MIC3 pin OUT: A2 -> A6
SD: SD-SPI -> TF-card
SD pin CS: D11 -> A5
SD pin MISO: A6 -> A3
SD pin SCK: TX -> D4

☆ ☆ ☆ ☆ ☆

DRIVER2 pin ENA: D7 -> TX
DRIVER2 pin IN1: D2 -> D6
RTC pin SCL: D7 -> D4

☆ ☆ ☆ ☆ ☆

### What to do:
Among the entries above, locate the lines containing "DRIVER2 pin ENA: D7 -> TX" and "RTC pin SCL: D7 -> D4", and transcribe exactly those two lines and all lines between.

### Response box:
DRIVER2 pin ENA: D7 -> TX
DRIVER2 pin IN1: D2 -> D6
RTC pin SCL: D7 -> D4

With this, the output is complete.